Content starts

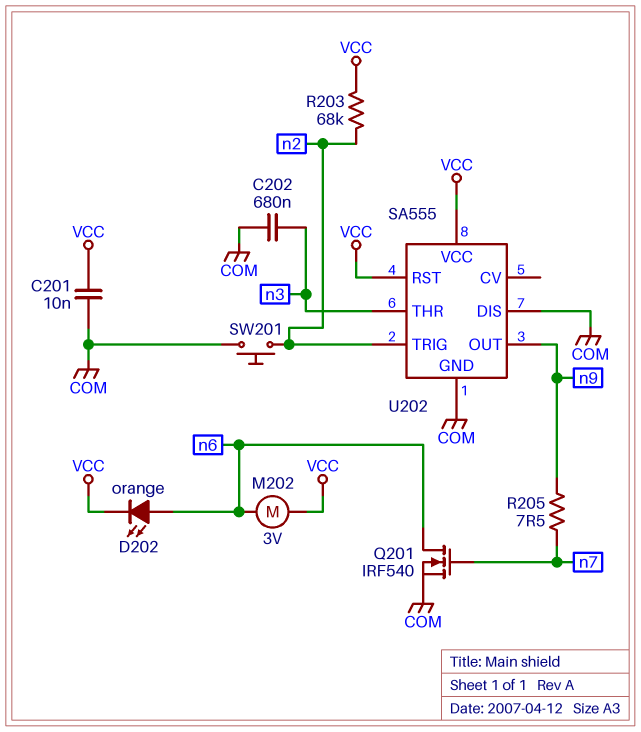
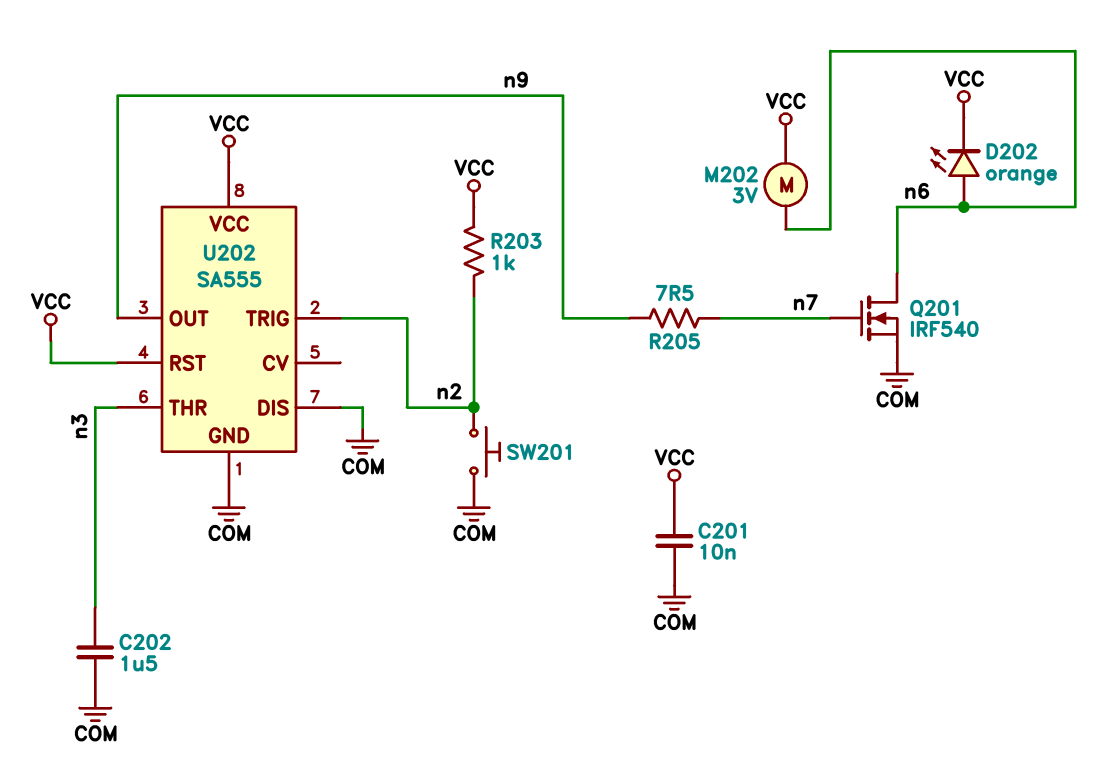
C202: 680nF (COM, n3) -> 1.5uF (COM, n3)
R203: 68k (VCC, n2) -> 1k (VCC, n2)

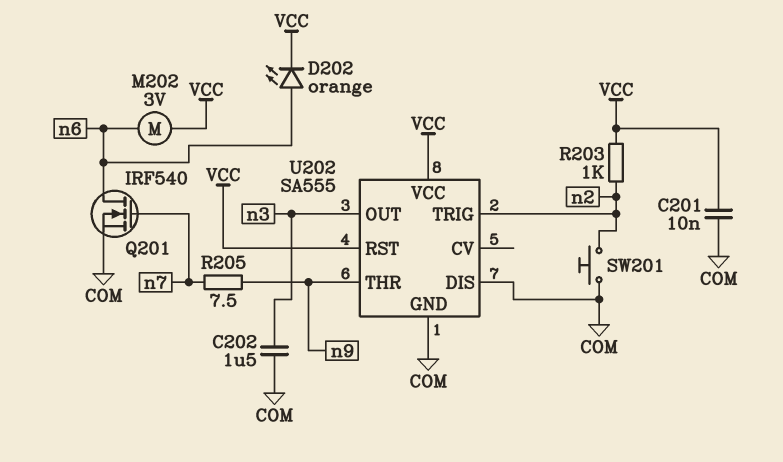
U202 pin OUT: n9 -> n3
U202 pin THR: n3 -> n9

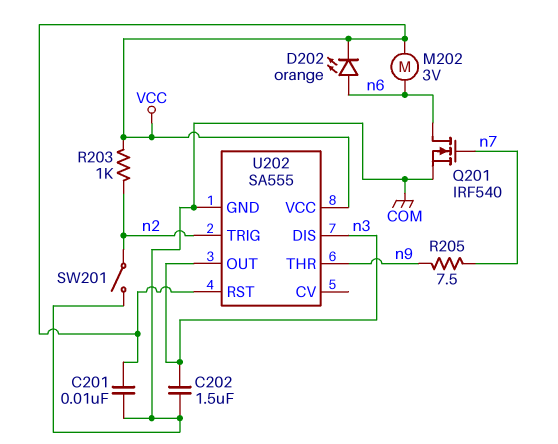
SW201: button (COM, n2) -> switch (COM, n2)
U202 pin DIS: COM -> n3

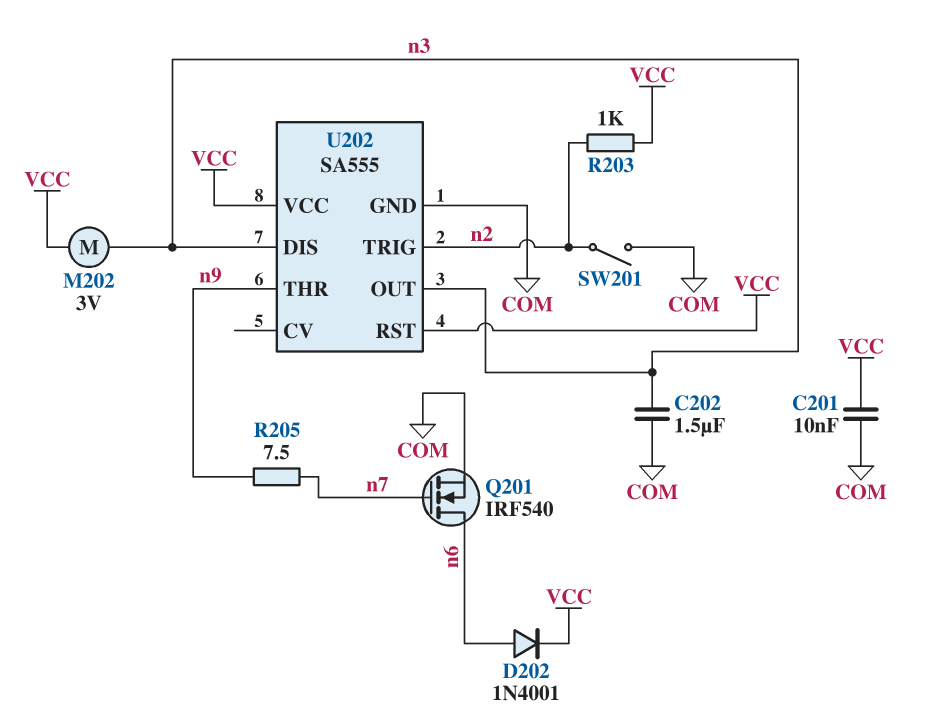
D202: LED orange (A n6, K VCC) -> diode 1N4001 (A n6, K VCC)
M202: motor 3V (VCC, n6) -> motor 3V (VCC, n3)

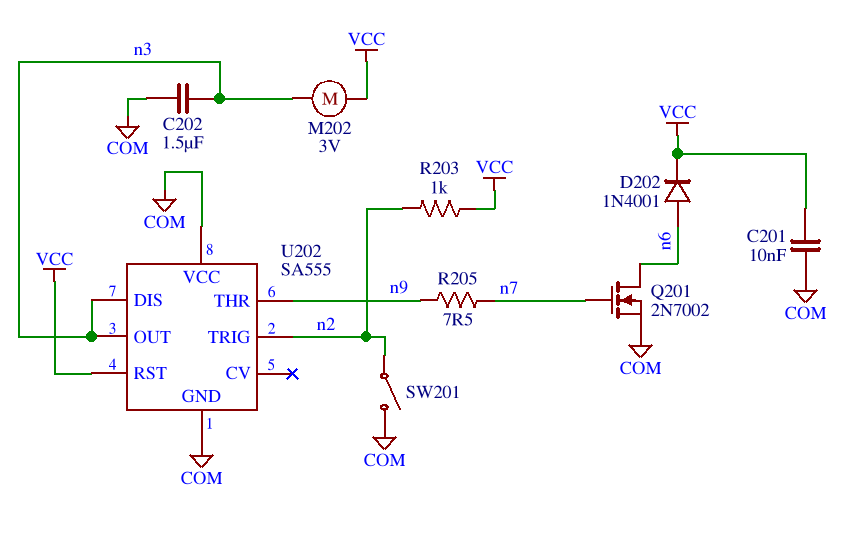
Q201: NMOS IRF540 (G n7, D n6, S COM) -> NMOS 2N7002 (G n7, D n6, S COM)
U202 pin VCC: VCC -> COM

Content ends

— The problem —
Your answer must be a verbatim copy of the entries above, with no images included.

— Completed exercise —
C202: 680nF (COM, n3) -> 1.5uF (COM, n3)
R203: 68k (VCC, n2) -> 1k (VCC, n2)

U202 pin OUT: n9 -> n3
U202 pin THR: n3 -> n9

SW201: button (COM, n2) -> switch (COM, n2)
U202 pin DIS: COM -> n3

D202: LED orange (A n6, K VCC) -> diode 1N4001 (A n6, K VCC)
M202: motor 3V (VCC, n6) -> motor 3V (VCC, n3)

Q201: NMOS IRF540 (G n7, D n6, S COM) -> NMOS 2N7002 (G n7, D n6, S COM)
U202 pin VCC: VCC -> COM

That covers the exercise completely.